**Work item**
Repeat the listing verbatim. Drop any pictures.

**Dataset section**
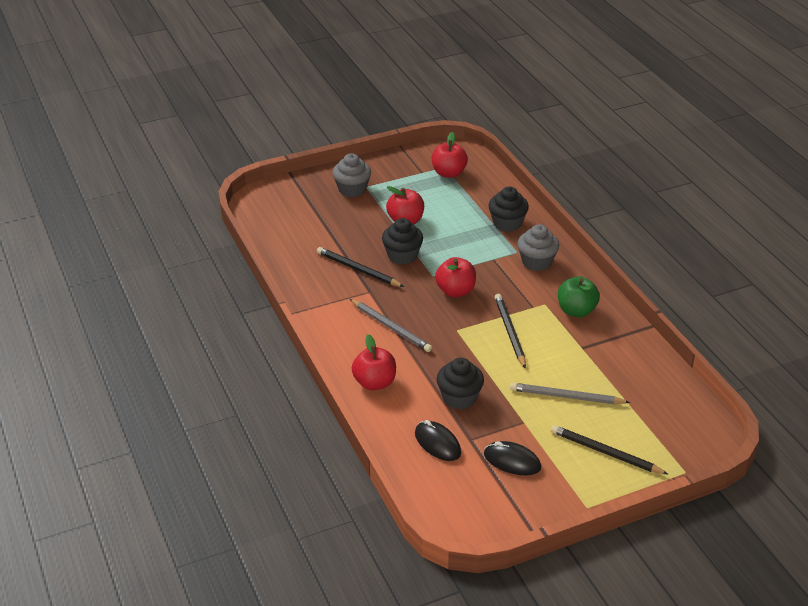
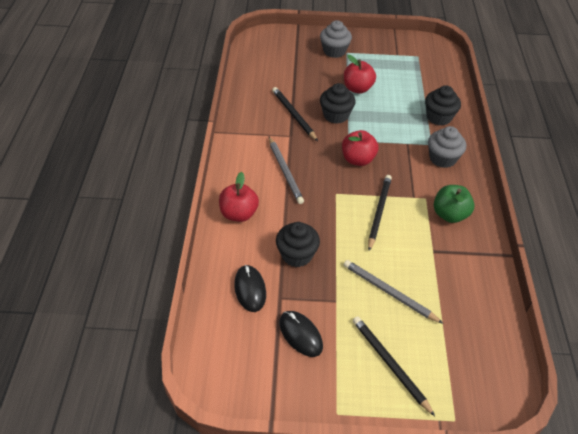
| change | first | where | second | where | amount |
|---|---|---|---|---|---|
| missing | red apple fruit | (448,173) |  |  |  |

**Task answer**
| change | first | where | second | where | amount |
|---|---|---|---|---|---|
| missing | red apple fruit | (448,173) |  |  |  |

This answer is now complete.